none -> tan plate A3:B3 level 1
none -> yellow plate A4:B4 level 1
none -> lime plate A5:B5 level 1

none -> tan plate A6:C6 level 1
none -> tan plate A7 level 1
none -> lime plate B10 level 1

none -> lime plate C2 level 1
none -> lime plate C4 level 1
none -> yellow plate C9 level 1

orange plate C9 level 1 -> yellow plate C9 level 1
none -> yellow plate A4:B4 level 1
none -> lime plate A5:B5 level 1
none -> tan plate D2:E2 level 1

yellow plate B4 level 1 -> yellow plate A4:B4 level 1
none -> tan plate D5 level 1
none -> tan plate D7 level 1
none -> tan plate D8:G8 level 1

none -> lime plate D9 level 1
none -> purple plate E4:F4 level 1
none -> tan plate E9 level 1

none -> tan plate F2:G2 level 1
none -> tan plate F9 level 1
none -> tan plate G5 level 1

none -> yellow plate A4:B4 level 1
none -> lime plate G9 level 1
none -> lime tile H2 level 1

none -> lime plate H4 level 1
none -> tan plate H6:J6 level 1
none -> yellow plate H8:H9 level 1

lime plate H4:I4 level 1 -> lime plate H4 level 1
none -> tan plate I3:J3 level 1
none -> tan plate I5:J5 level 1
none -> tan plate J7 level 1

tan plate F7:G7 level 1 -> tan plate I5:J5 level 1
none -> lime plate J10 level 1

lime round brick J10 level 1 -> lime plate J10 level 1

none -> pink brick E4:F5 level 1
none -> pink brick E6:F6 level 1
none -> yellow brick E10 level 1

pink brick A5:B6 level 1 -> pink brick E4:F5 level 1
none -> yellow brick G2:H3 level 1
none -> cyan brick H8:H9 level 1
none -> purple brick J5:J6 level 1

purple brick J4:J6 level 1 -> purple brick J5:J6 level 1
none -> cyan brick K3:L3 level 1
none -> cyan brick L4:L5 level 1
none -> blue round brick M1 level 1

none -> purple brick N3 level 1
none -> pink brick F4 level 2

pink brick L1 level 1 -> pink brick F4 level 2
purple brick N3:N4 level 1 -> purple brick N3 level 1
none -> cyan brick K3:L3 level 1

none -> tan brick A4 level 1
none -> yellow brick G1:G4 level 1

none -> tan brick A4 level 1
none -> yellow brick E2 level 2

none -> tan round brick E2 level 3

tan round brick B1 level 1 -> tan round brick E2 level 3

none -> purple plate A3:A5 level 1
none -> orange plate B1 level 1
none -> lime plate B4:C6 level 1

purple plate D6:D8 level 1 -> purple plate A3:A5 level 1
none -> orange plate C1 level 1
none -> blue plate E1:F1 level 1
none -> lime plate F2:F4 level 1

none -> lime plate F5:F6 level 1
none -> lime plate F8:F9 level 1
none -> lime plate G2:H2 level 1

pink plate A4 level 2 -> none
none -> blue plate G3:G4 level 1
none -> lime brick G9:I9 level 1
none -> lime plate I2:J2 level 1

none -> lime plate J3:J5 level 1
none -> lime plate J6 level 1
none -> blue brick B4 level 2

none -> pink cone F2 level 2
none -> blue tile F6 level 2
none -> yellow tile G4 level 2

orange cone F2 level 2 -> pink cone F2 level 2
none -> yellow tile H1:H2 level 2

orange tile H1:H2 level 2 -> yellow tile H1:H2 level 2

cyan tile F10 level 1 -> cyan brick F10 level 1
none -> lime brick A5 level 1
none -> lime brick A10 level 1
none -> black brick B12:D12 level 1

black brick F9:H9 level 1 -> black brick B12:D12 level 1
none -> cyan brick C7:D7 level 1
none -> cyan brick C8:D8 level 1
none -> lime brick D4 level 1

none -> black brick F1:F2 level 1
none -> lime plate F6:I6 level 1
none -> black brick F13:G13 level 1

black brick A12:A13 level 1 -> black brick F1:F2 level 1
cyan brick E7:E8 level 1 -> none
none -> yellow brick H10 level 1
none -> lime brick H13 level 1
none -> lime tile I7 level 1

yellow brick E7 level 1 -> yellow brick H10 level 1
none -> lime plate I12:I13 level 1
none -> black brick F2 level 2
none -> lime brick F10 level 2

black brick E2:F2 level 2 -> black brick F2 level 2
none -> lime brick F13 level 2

■ DIRECTIONS FOR THIS TASK ■
Beginning with the line containing "none -> tan plate I5:J5 level 1" and ending with the line containing "none -> black brick F13:G13 level 1", extract those lines exactly from the listing above, and only those.

■ PROBLEM SOLUTION ■
none -> tan plate I5:J5 level 1
none -> tan plate J7 level 1

tan plate F7:G7 level 1 -> tan plate I5:J5 level 1
none -> lime plate J10 level 1

lime round brick J10 level 1 -> lime plate J10 level 1

none -> pink brick E4:F5 level 1
none -> pink brick E6:F6 level 1
none -> yellow brick E10 level 1

pink brick A5:B6 level 1 -> pink brick E4:F5 level 1
none -> yellow brick G2:H3 level 1
none -> cyan brick H8:H9 level 1
none -> purple brick J5:J6 level 1

purple brick J4:J6 level 1 -> purple brick J5:J6 level 1
none -> cyan brick K3:L3 level 1
none -> cyan brick L4:L5 level 1
none -> blue round brick M1 level 1

none -> purple brick N3 level 1
none -> pink brick F4 level 2

pink brick L1 level 1 -> pink brick F4 level 2
purple brick N3:N4 level 1 -> purple brick N3 level 1
none -> cyan brick K3:L3 level 1

none -> tan brick A4 level 1
none -> yellow brick G1:G4 level 1

none -> tan brick A4 level 1
none -> yellow brick E2 level 2

none -> tan round brick E2 level 3

tan round brick B1 level 1 -> tan round brick E2 level 3

none -> purple plate A3:A5 level 1
none -> orange plate B1 level 1
none -> lime plate B4:C6 level 1

purple plate D6:D8 level 1 -> purple plate A3:A5 level 1
none -> orange plate C1 level 1
none -> blue plate E1:F1 level 1
none -> lime plate F2:F4 level 1

none -> lime plate F5:F6 level 1
none -> lime plate F8:F9 level 1
none -> lime plate G2:H2 level 1

pink plate A4 level 2 -> none
none -> blue plate G3:G4 level 1
none -> lime brick G9:I9 level 1
none -> lime plate I2:J2 level 1

none -> lime plate J3:J5 level 1
none -> lime plate J6 level 1
none -> blue brick B4 level 2

none -> pink cone F2 level 2
none -> blue tile F6 level 2
none -> yellow tile G4 level 2

orange cone F2 level 2 -> pink cone F2 level 2
none -> yellow tile H1:H2 level 2

orange tile H1:H2 level 2 -> yellow tile H1:H2 level 2

cyan tile F10 level 1 -> cyan brick F10 level 1
none -> lime brick A5 level 1
none -> lime brick A10 level 1
none -> black brick B12:D12 level 1

black brick F9:H9 level 1 -> black brick B12:D12 level 1
none -> cyan brick C7:D7 level 1
none -> cyan brick C8:D8 level 1
none -> lime brick D4 level 1

none -> black brick F1:F2 level 1
none -> lime plate F6:I6 level 1
none -> black brick F13:G13 level 1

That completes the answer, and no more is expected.